─── Extracted records

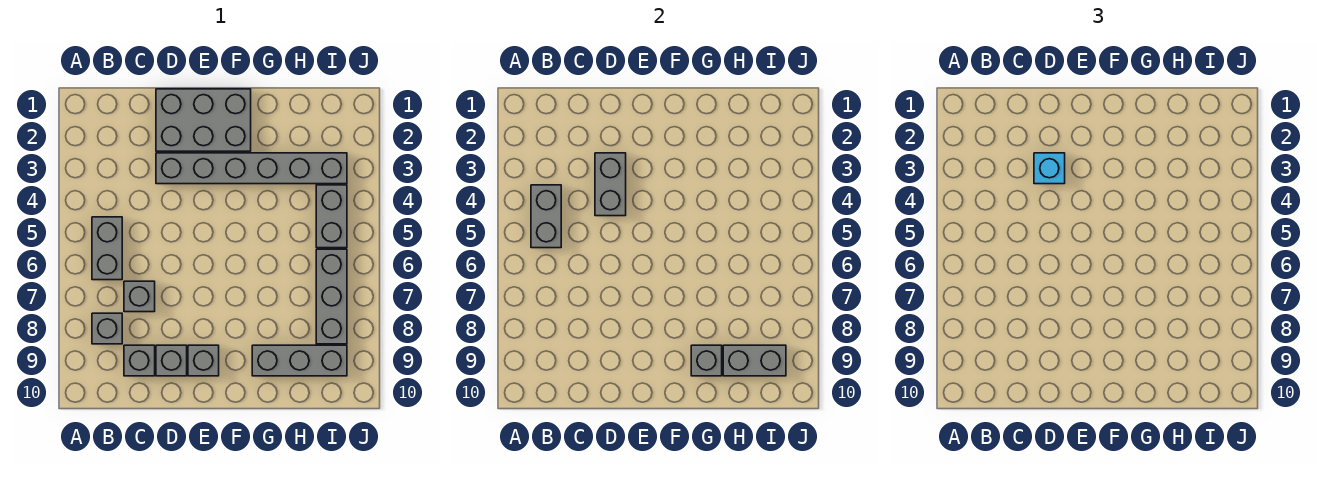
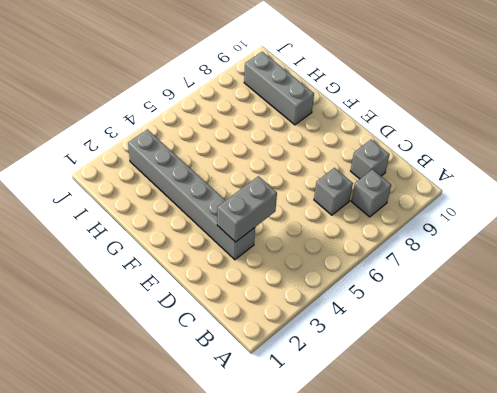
none -> grey brick B5:B6 level 1
none -> grey brick D1:F2 level 1
none -> grey brick D9 level 1

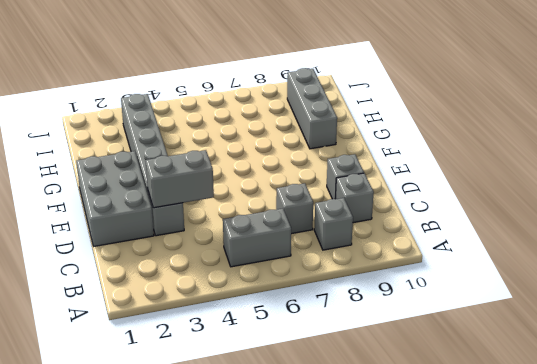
none -> grey brick E9 level 1
none -> grey brick I4:I5 level 1
none -> grey brick I6:I8 level 1

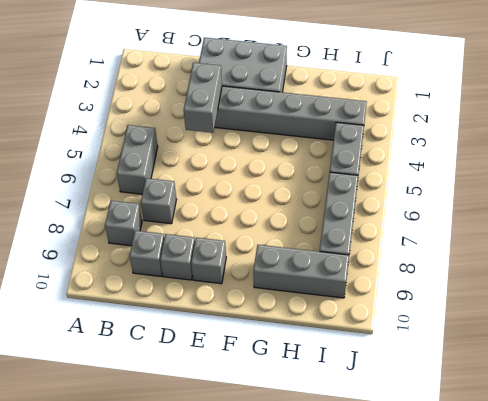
none -> grey brick B4:B5 level 2
none -> grey brick G9 level 2
none -> grey brick H9:I9 level 2

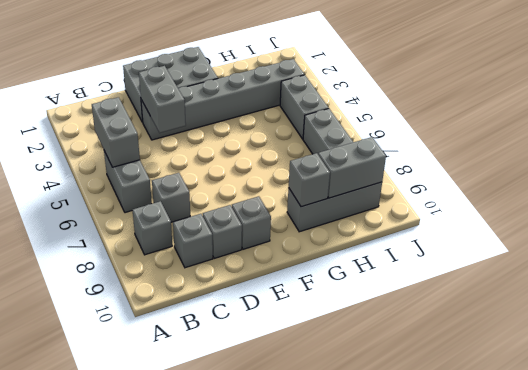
none -> cyan brick D3 level 3

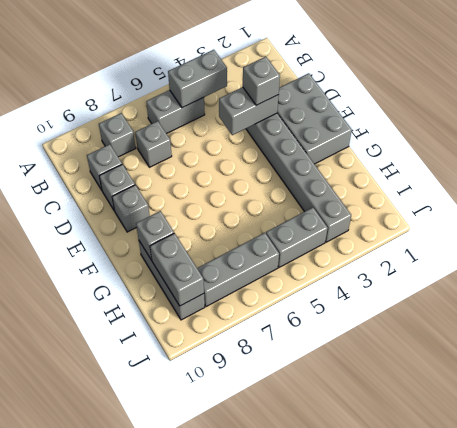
grey brick D3 level 3 -> cyan brick D3 level 3

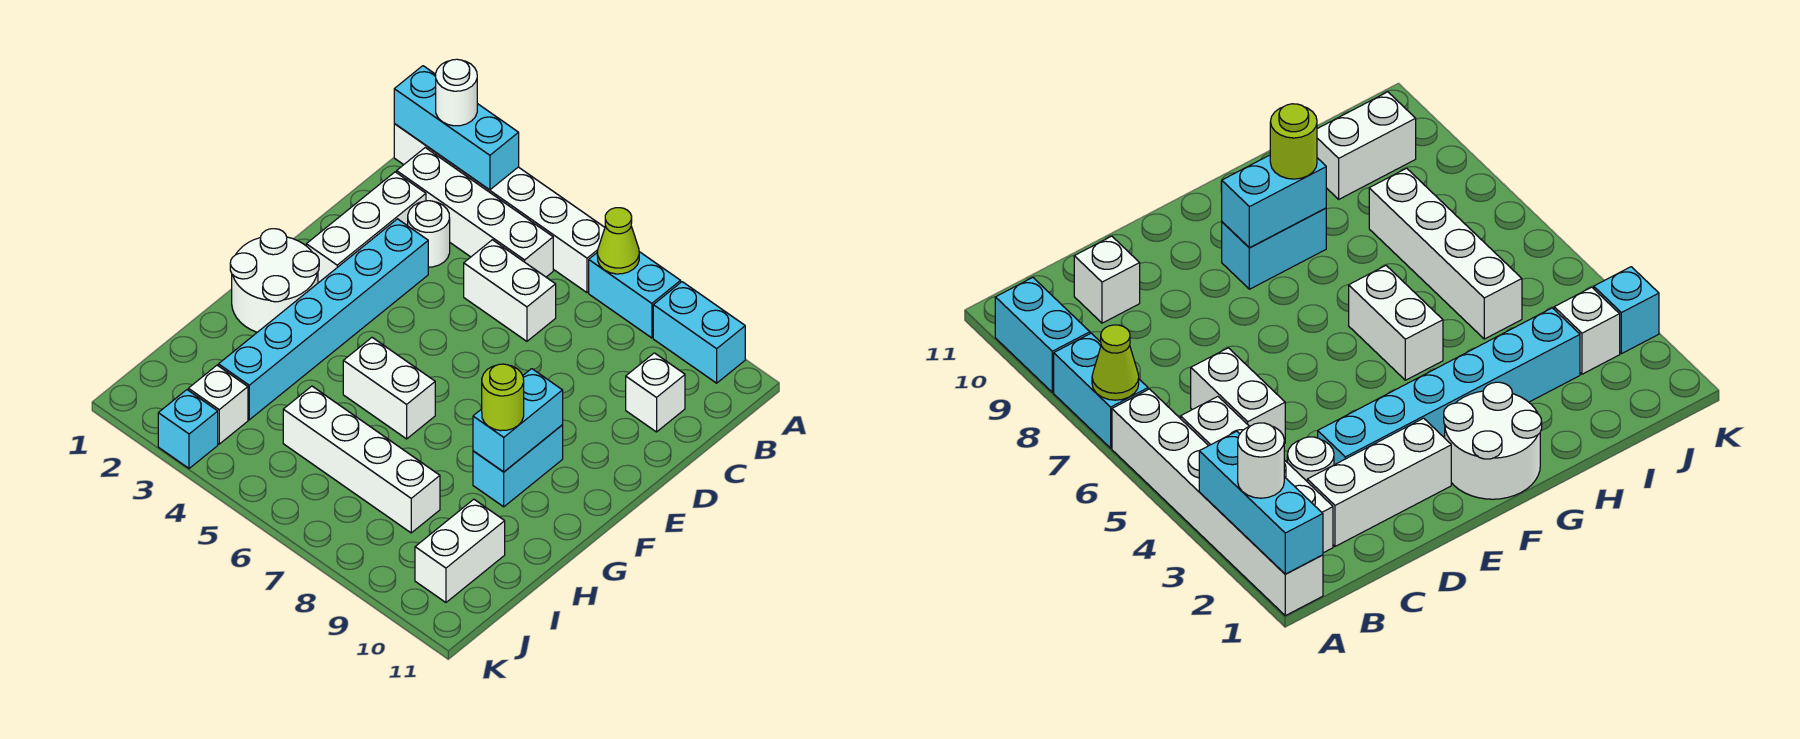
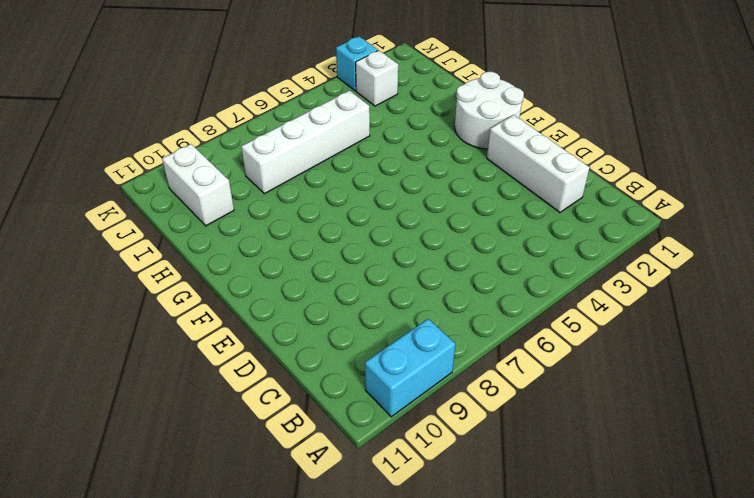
none -> white brick A1:A6 level 1
none -> cyan brick A7:A8 level 1
none -> white brick B2:B5 level 1

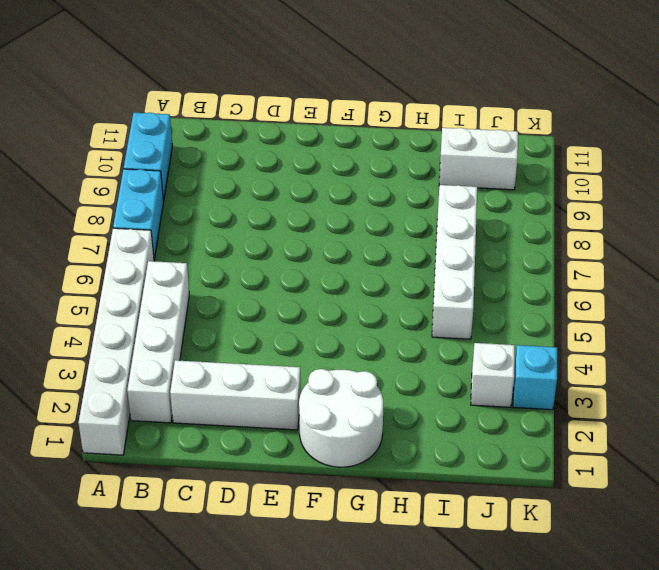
none -> white round brick C3 level 1
none -> white brick C5:C6 level 1
none -> white brick C10 level 1

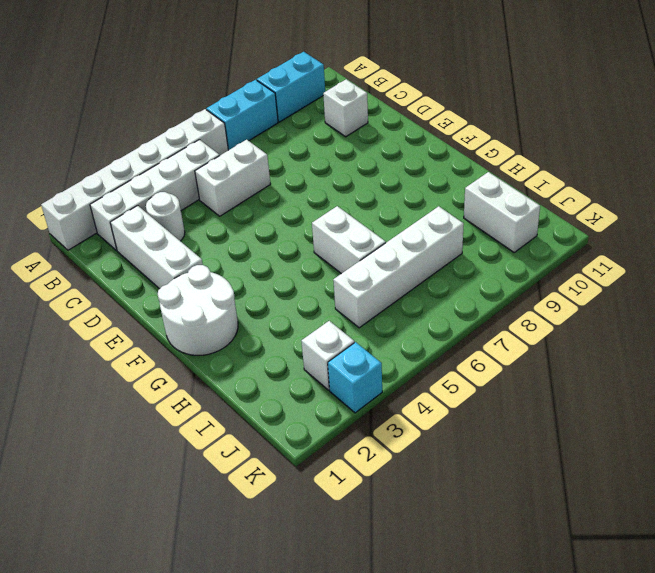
white brick G6:H6 level 1 -> white brick G5:G6 level 1
none -> cyan brick D3:I3 level 1
none -> cyan brick F9:G9 level 1
none -> cyan brick A1:A3 level 2

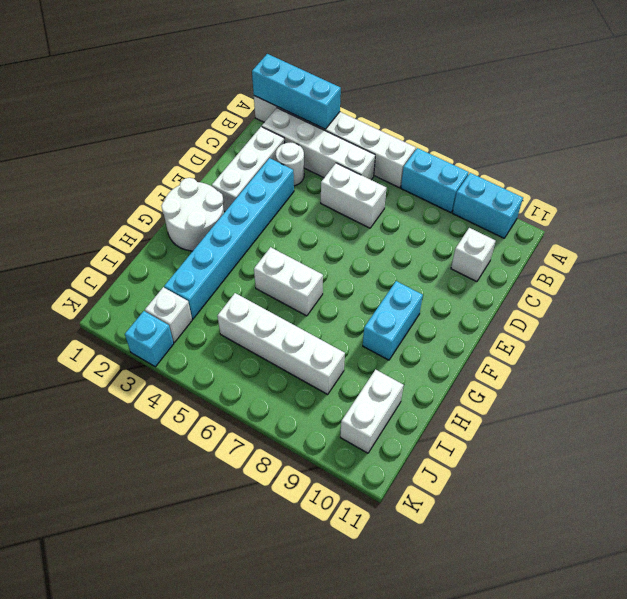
none -> lime cone A7 level 2
none -> cyan brick F9:G9 level 2
none -> white round brick A2 level 3

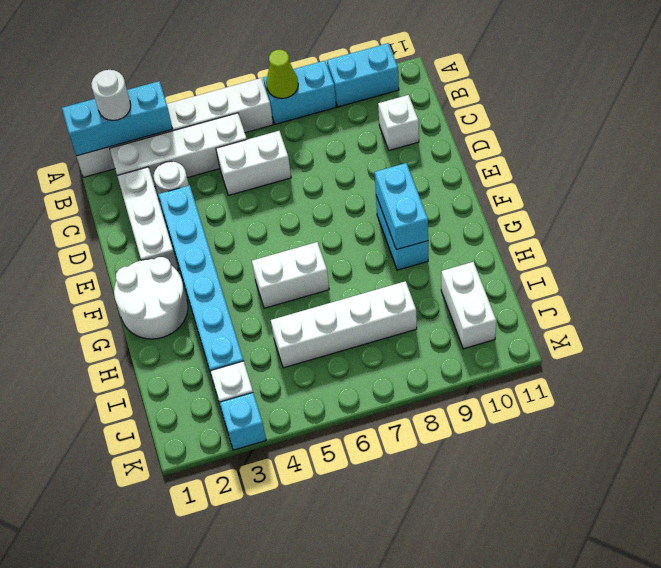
none -> lime round brick G9 level 3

──────

## Task goal
Every line of the listing that holds "cyan" should be found and copied.

## Final answer
none -> cyan brick D3 level 3
grey brick D3 level 3 -> cyan brick D3 level 3
none -> cyan brick A7:A8 level 1
none -> cyan brick D3:I3 level 1
none -> cyan brick F9:G9 level 1
none -> cyan brick A1:A3 level 2
none -> cyan brick F9:G9 level 2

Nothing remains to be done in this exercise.